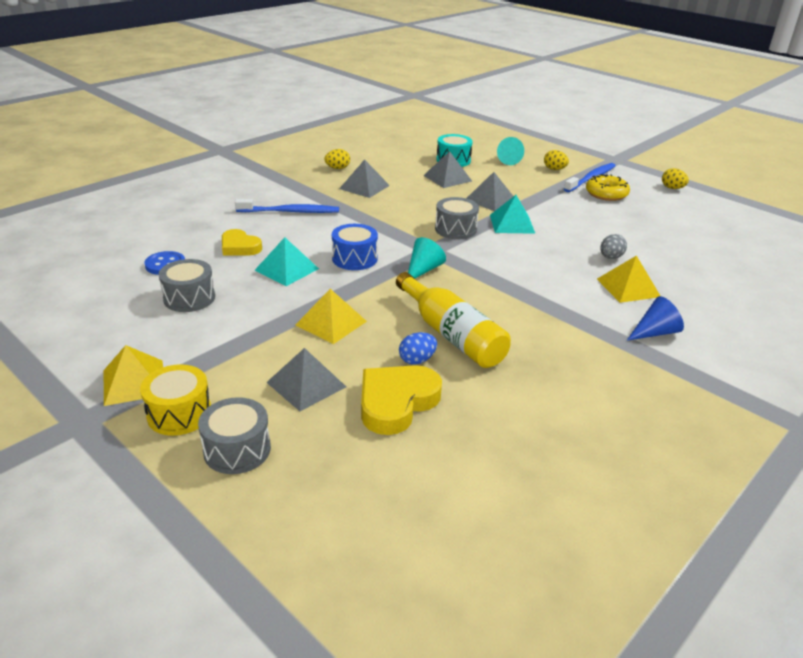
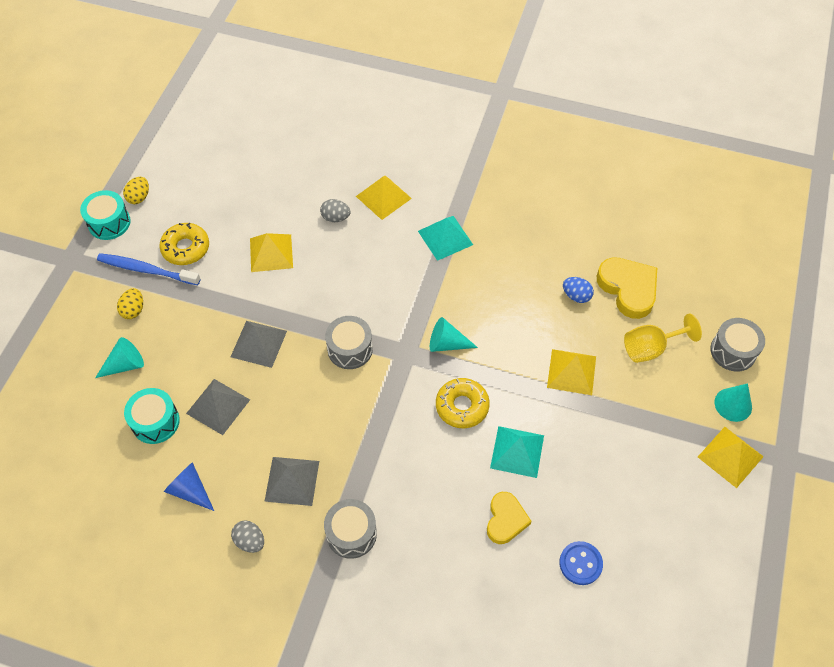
camera: 115 degrees left, 25 degrees up
(179, 413) = (733, 404): yellow drum -> turquoise cone
(189, 298) = (614, 499): grey drum -> grey drum (351, 533)
(290, 212) = (401, 521): blue toothbrush -> none
(306, 384) = (650, 348): grey pyramid -> yellow goblet
(337, 168) = (250, 541): yellow egg -> grey egg
(354, 258) = (462, 406): blue drum -> yellow donut
(396, 402) = (628, 289): yellow heart -> yellow heart turned 135 degrees counterclockwise
(451, 334) = (530, 287): yellow bottle -> none
(512, 224) = (309, 307): turquoise pyramid -> turquoise pyramid (445, 238)
(582, 222) = (271, 253): none -> yellow pyramid
(648, 175) = (109, 223): none -> turquoise drum
(654, 332) = (442, 171): blue cone -> blue cone (190, 490)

■ Prompt
Each record above, in full: return it exactly, pictures excluded.

■ Expected answer
camera: 115 degrees left, 25 degrees up
(179, 413) = (733, 404): yellow drum -> turquoise cone
(189, 298) = (614, 499): grey drum -> grey drum (351, 533)
(290, 212) = (401, 521): blue toothbrush -> none
(306, 384) = (650, 348): grey pyramid -> yellow goblet
(337, 168) = (250, 541): yellow egg -> grey egg
(354, 258) = (462, 406): blue drum -> yellow donut
(396, 402) = (628, 289): yellow heart -> yellow heart turned 135 degrees counterclockwise
(451, 334) = (530, 287): yellow bottle -> none
(512, 224) = (309, 307): turquoise pyramid -> turquoise pyramid (445, 238)
(582, 222) = (271, 253): none -> yellow pyramid
(648, 175) = (109, 223): none -> turquoise drum
(654, 332) = (442, 171): blue cone -> blue cone (190, 490)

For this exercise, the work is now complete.